▶ WHAT YOU HAVE TO DO:
Once you find the line with "(405, 177) = (404, 143): none -> black eraser", copy it and every line after it through the end of the entries below, exactly as written.

▶ SUPPLIED MATERIAL:
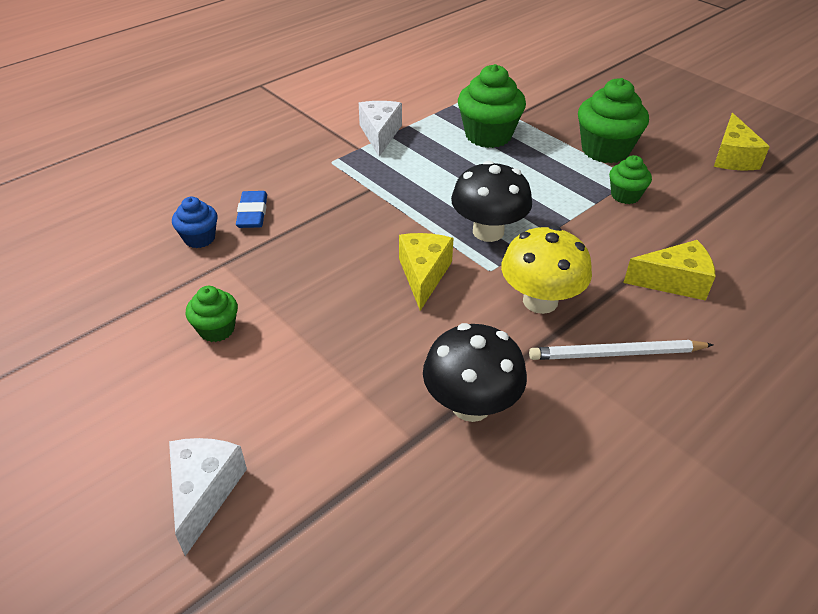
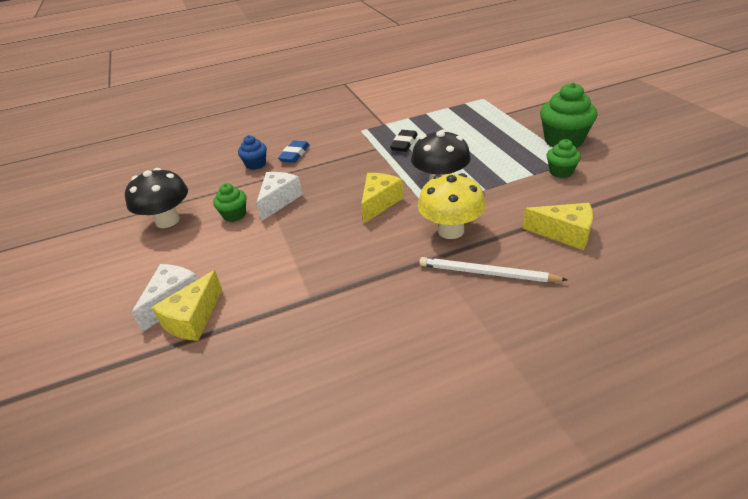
camera: 25 degrees right, 5 degrees down
(380, 134) = (403, 117): white cheese -> white cheese (279, 201)
(405, 177) = (404, 143): none -> black eraser
(471, 405) = (361, 285): black mushroom -> black mushroom (167, 221)
(488, 135) = (478, 124): green cupcake -> none
(732, 157) = (672, 155): yellow cheese -> yellow cheese (193, 319)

▶ SOLUTION TO THE PROBLEM:
(405, 177) = (404, 143): none -> black eraser
(471, 405) = (361, 285): black mushroom -> black mushroom (167, 221)
(488, 135) = (478, 124): green cupcake -> none
(732, 157) = (672, 155): yellow cheese -> yellow cheese (193, 319)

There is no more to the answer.